[What the task requires] This exercise calls for the line with "camera: 110 degrees right, 10 degrees down", the line with "(541, 156) = (572, 867): none -> red pencil", and all lines between them in the material below, output exactly and with no other lines.

[Listed records]
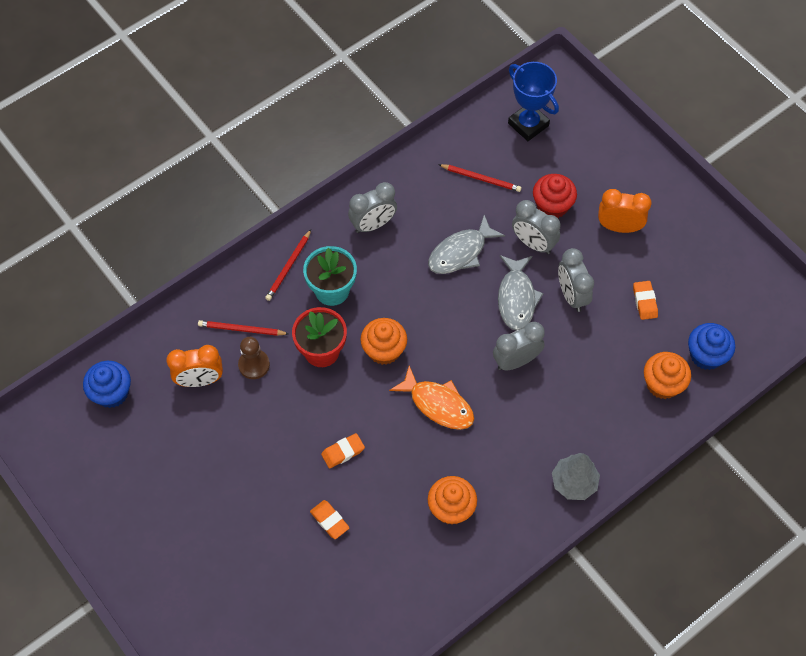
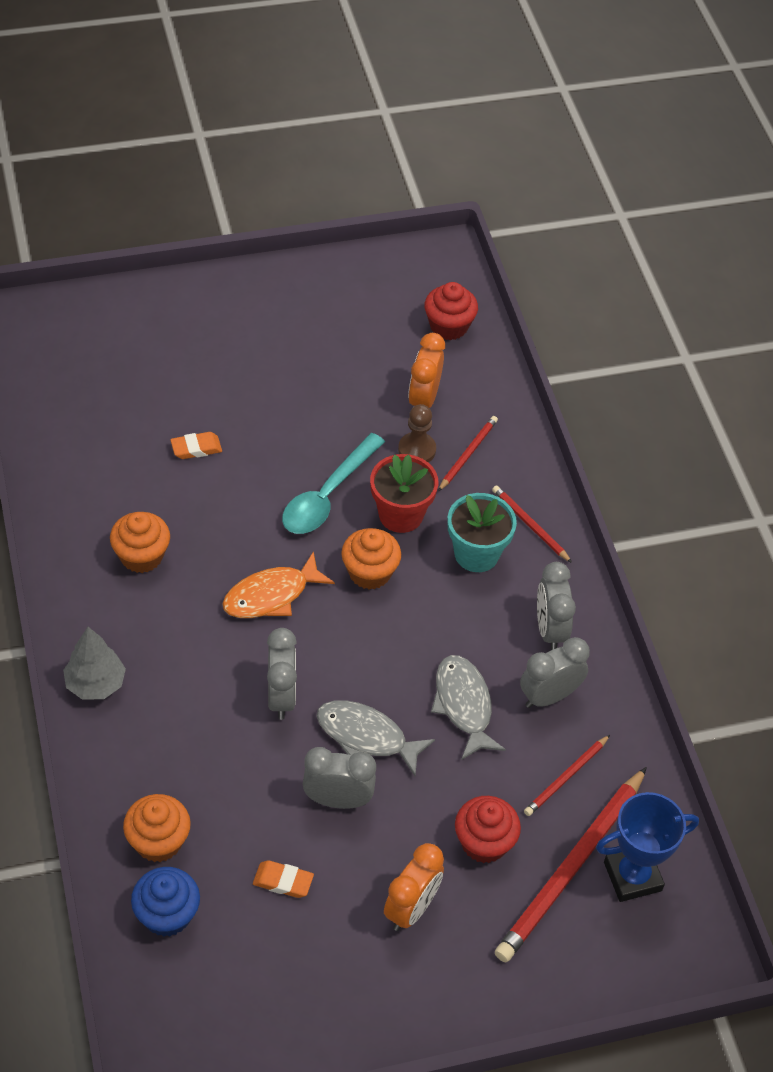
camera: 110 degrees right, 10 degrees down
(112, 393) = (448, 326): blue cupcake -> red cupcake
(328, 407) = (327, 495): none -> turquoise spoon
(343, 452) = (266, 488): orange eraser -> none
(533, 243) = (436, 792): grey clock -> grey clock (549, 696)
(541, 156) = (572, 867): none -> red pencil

...

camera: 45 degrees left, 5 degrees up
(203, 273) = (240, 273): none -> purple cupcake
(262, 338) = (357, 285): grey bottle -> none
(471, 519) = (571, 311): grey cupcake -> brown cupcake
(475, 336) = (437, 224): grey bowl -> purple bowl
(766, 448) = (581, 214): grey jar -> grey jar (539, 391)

...

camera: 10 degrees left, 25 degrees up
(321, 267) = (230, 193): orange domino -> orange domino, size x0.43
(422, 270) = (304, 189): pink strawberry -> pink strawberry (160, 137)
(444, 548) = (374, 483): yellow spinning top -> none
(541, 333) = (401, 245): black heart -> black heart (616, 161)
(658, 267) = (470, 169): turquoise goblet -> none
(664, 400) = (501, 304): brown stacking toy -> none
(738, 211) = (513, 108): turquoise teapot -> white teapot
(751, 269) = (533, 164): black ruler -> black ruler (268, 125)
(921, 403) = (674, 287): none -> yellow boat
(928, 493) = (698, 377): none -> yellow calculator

[Expected output]
camera: 110 degrees right, 10 degrees down
(112, 393) = (448, 326): blue cupcake -> red cupcake
(328, 407) = (327, 495): none -> turquoise spoon
(343, 452) = (266, 488): orange eraser -> none
(533, 243) = (436, 792): grey clock -> grey clock (549, 696)
(541, 156) = (572, 867): none -> red pencil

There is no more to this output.